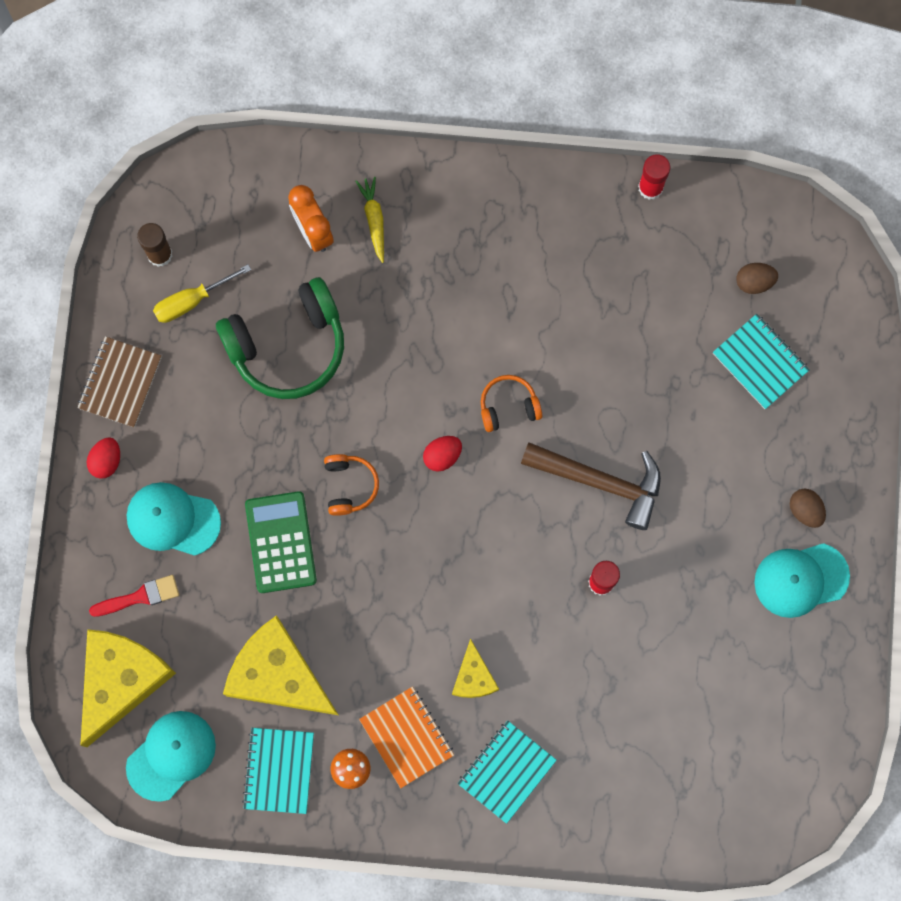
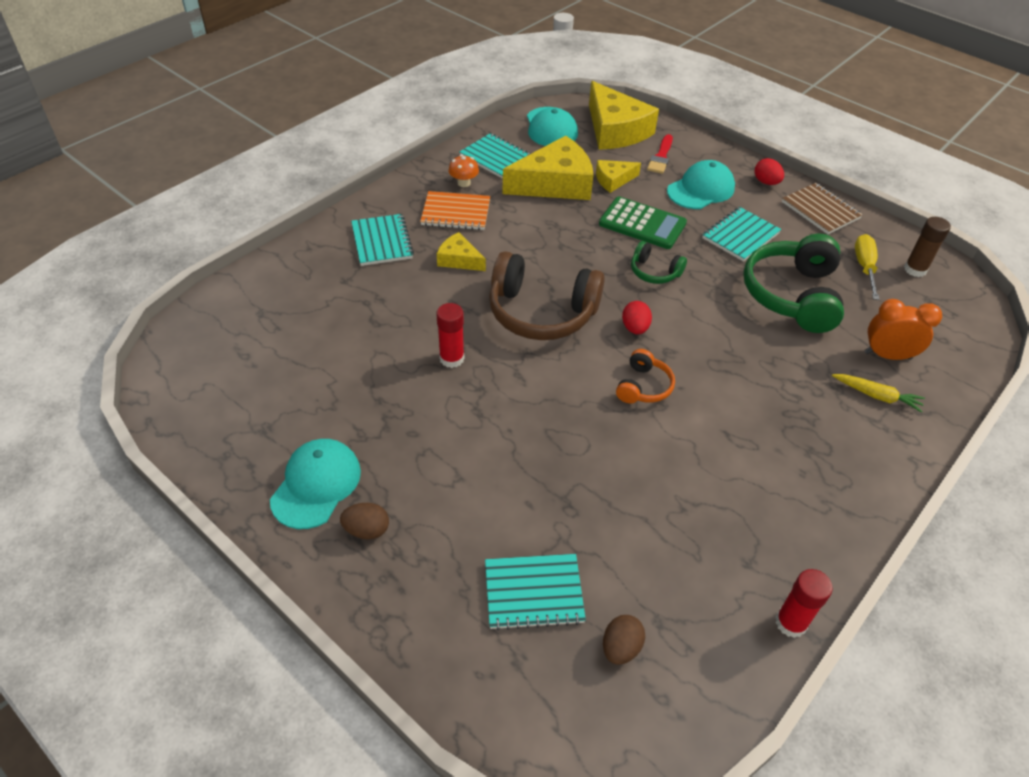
camera: 125 degrees right, 30 degrees down
(224, 619) = (613, 180): none -> yellow cheese
(227, 438) = (740, 236): none -> turquoise notebook
(349, 486) = (654, 272): orange headphones -> green headphones
(485, 549) = (541, 312): none -> brown headphones
(601, 482) = (529, 405): brown hammer -> none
+===+
§ Task goal
Set down all the data again exactly as above, pictures excluded.

§ Answer to this exercise
camera: 125 degrees right, 30 degrees down
(224, 619) = (613, 180): none -> yellow cheese
(227, 438) = (740, 236): none -> turquoise notebook
(349, 486) = (654, 272): orange headphones -> green headphones
(485, 549) = (541, 312): none -> brown headphones
(601, 482) = (529, 405): brown hammer -> none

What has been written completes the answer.